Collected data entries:
───

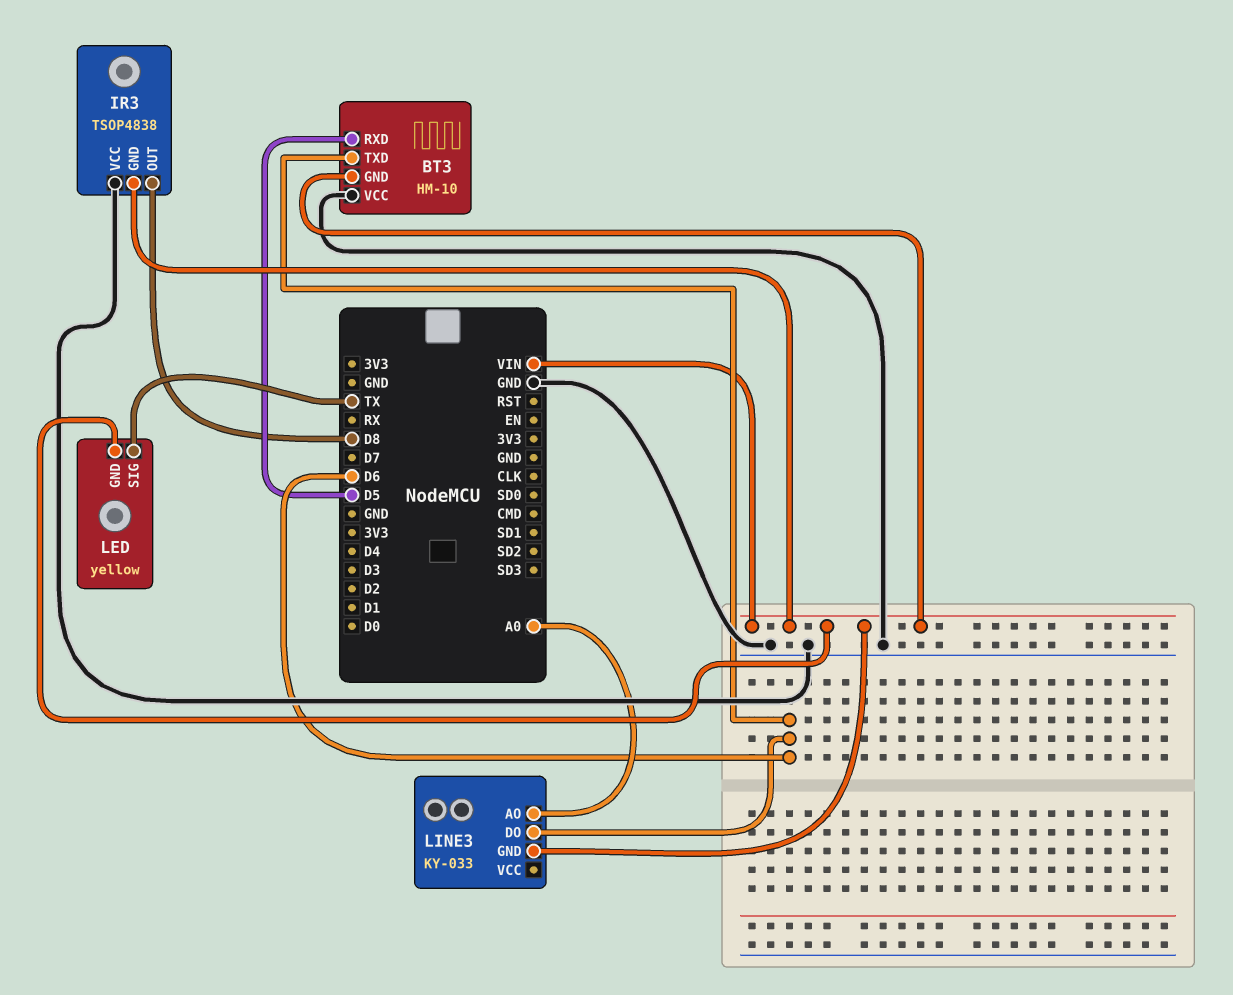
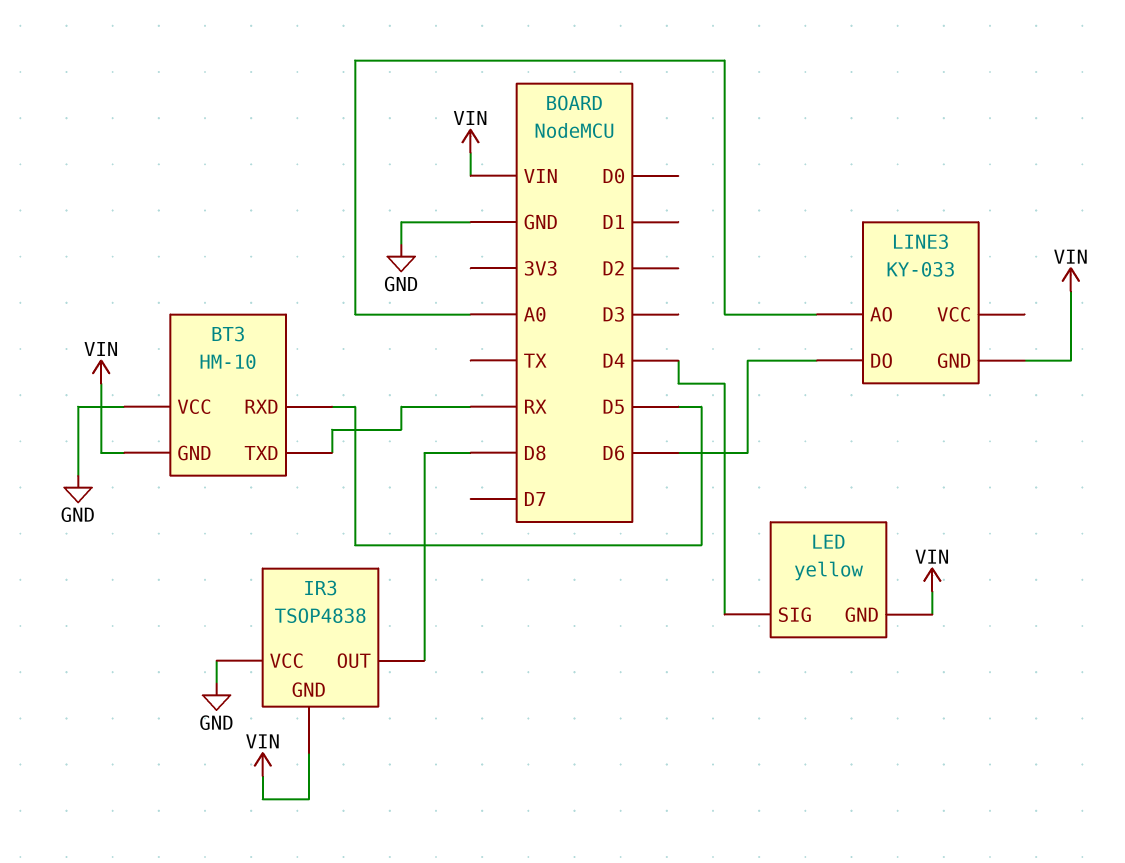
BT3 pin TXD: D6 -> RX
LED pin SIG: TX -> D4

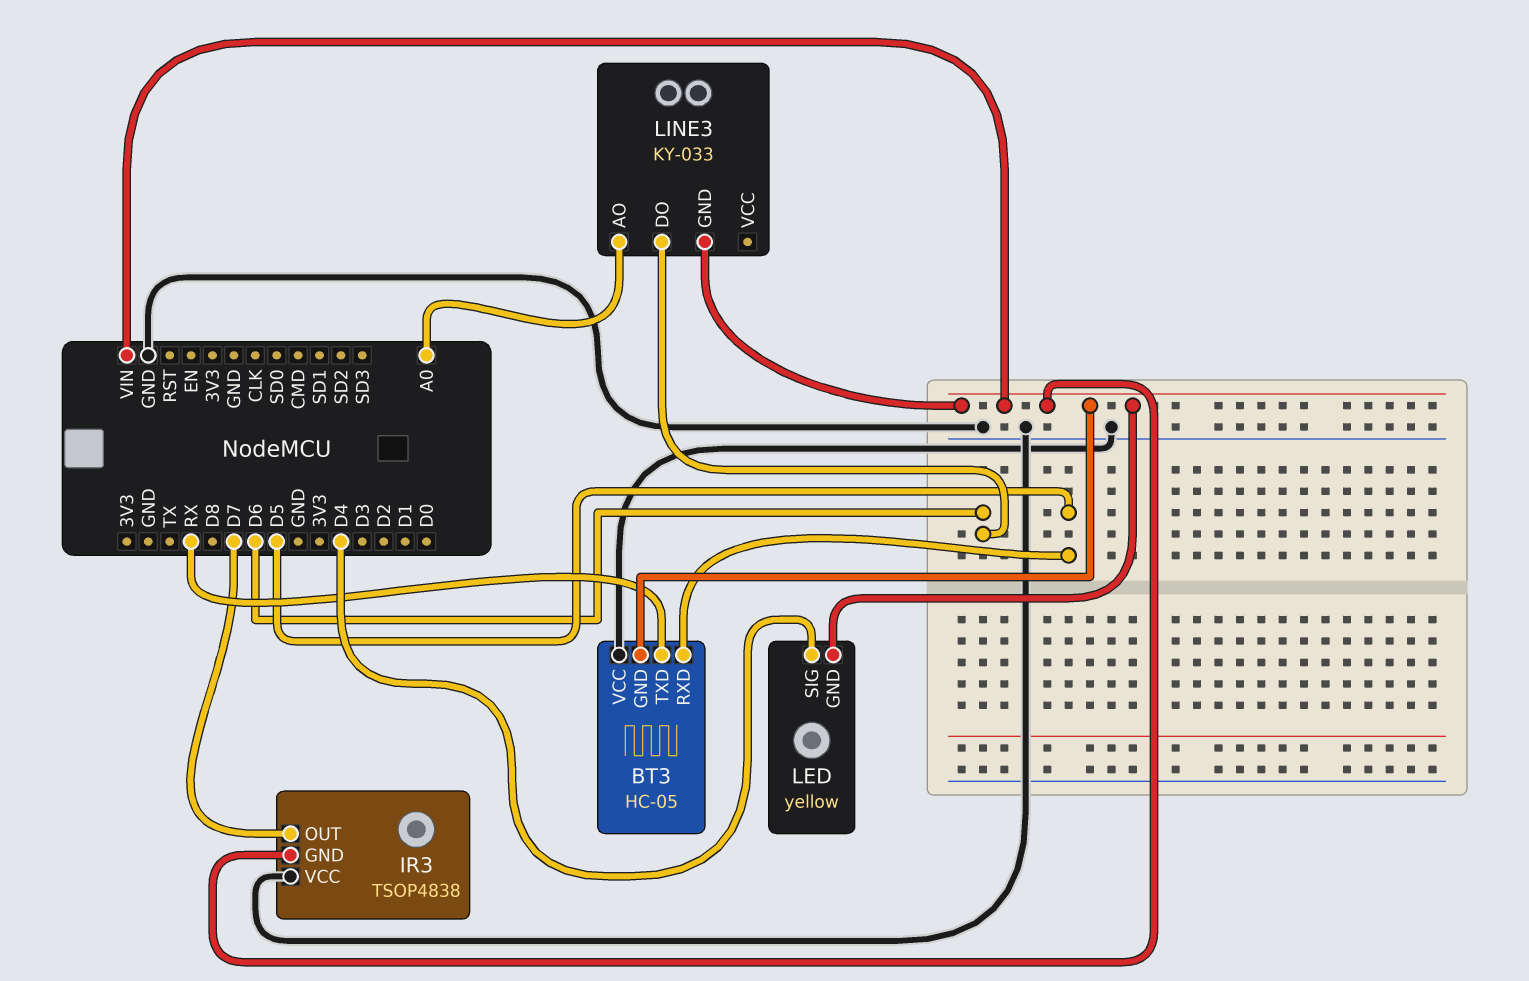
BT3: HM-10 -> HC-05
IR3 pin OUT: D8 -> D7

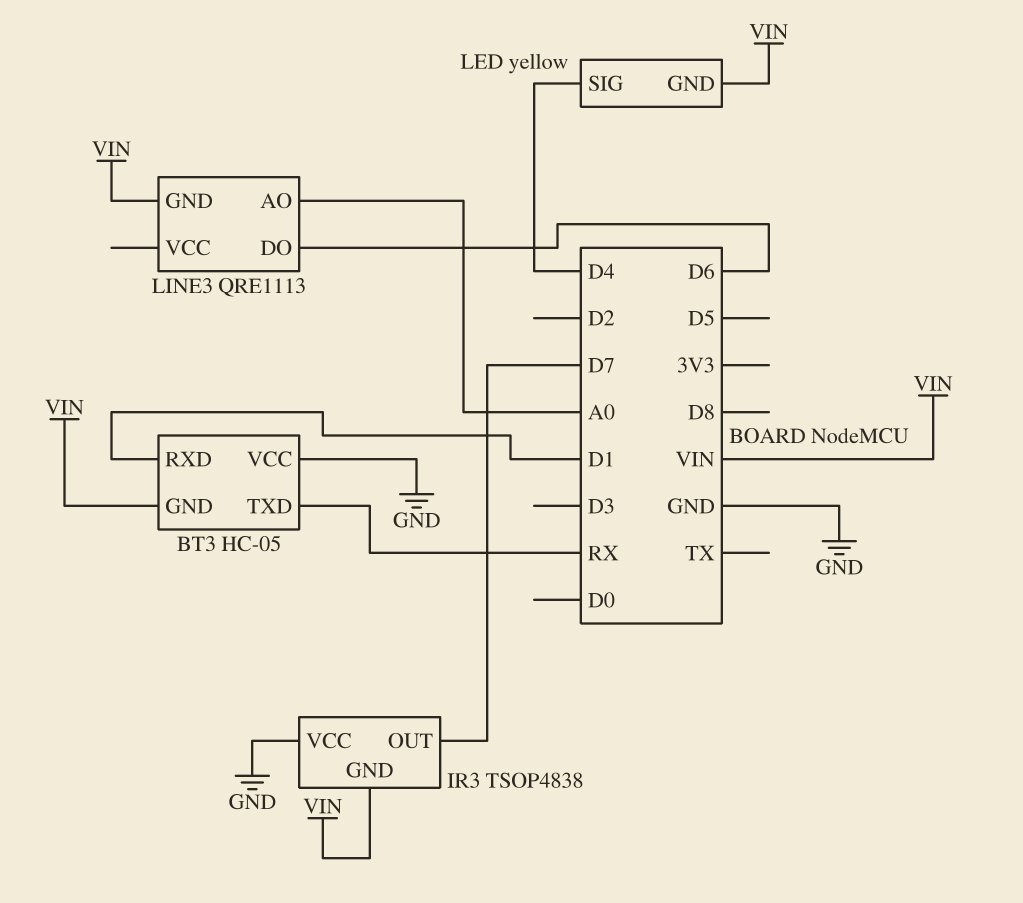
BT3 pin RXD: D5 -> D1
LINE3: KY-033 -> QRE1113

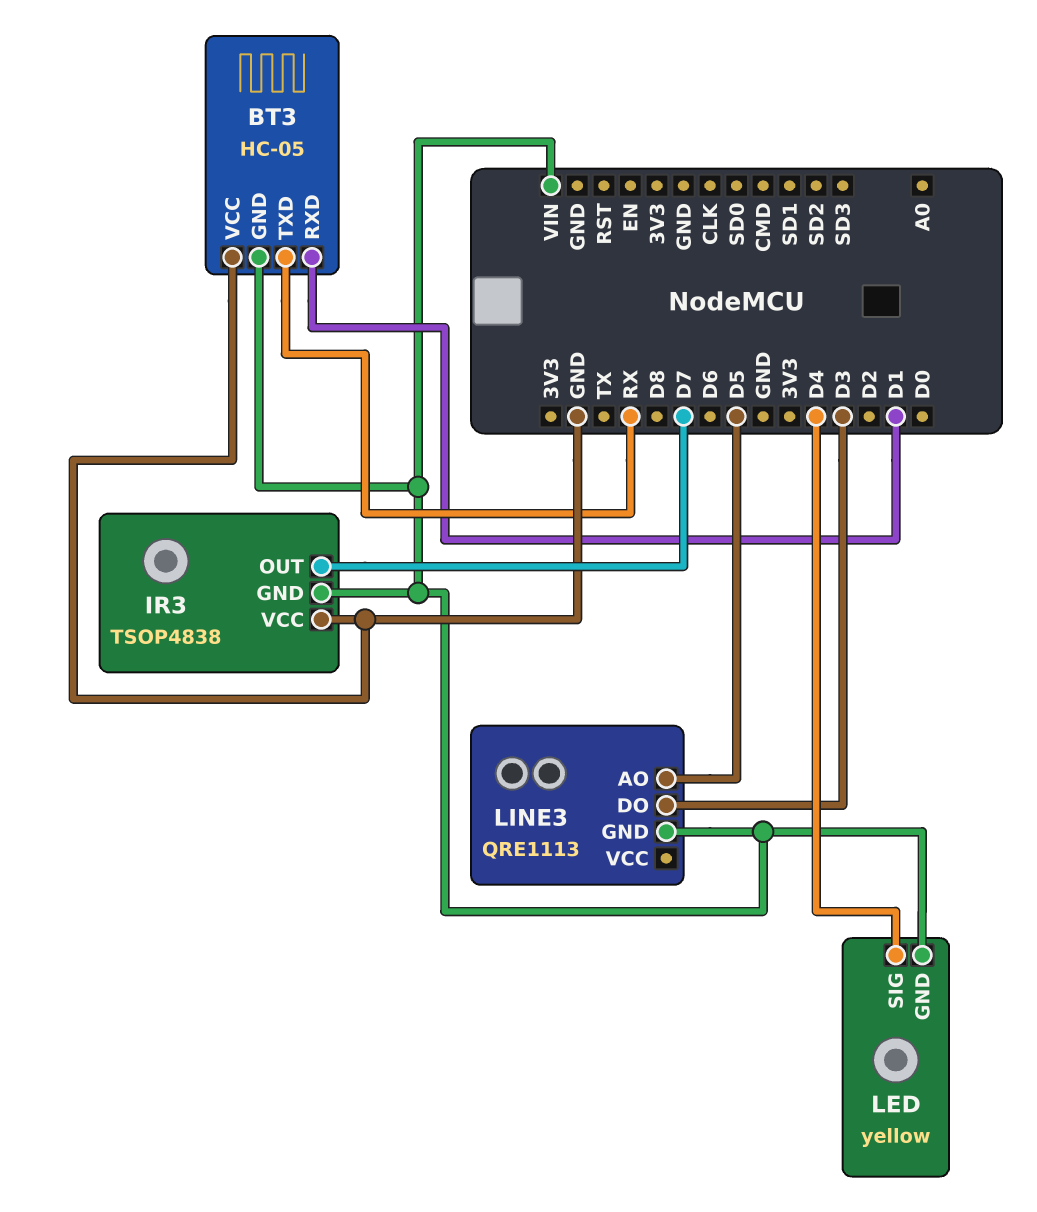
LINE3 pin AO: A0 -> D5
LINE3 pin DO: D6 -> D3

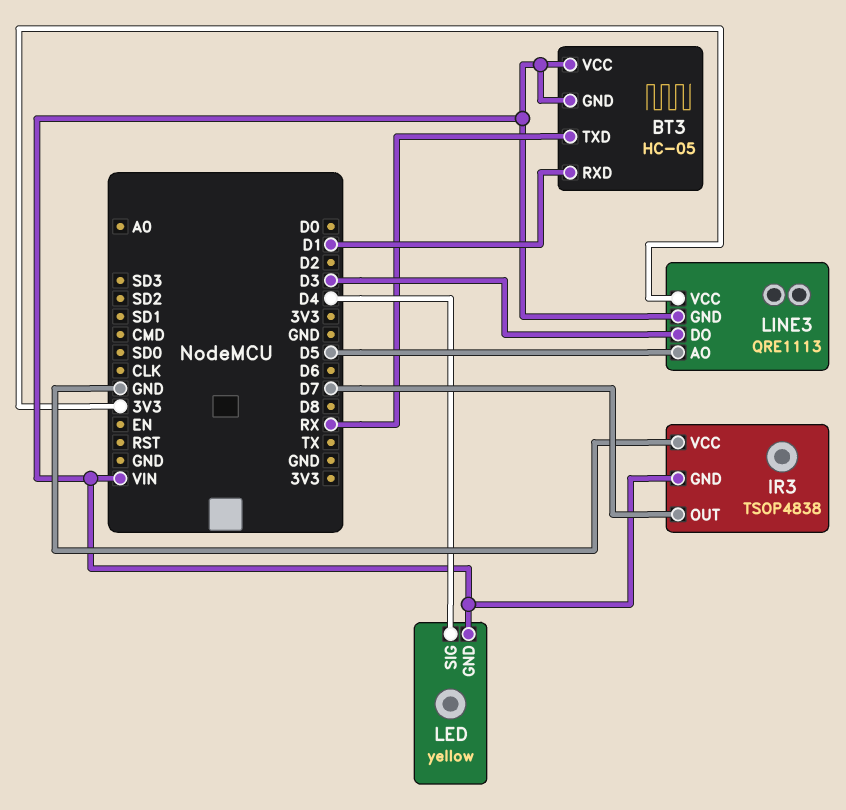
BT3 pin VCC: GND -> VIN
LINE3 pin VCC: none -> 3V3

───

WHAT THE TASK ASKS
Every line from the one holding "IR3 pin OUT: D8 -> D7" through the final line of the data above is to be reproduced exactly, both ends included, with the pictures left out.

RESULT OF THE TASK
IR3 pin OUT: D8 -> D7

BT3 pin RXD: D5 -> D1
LINE3: KY-033 -> QRE1113

LINE3 pin AO: A0 -> D5
LINE3 pin DO: D6 -> D3

BT3 pin VCC: GND -> VIN
LINE3 pin VCC: none -> 3V3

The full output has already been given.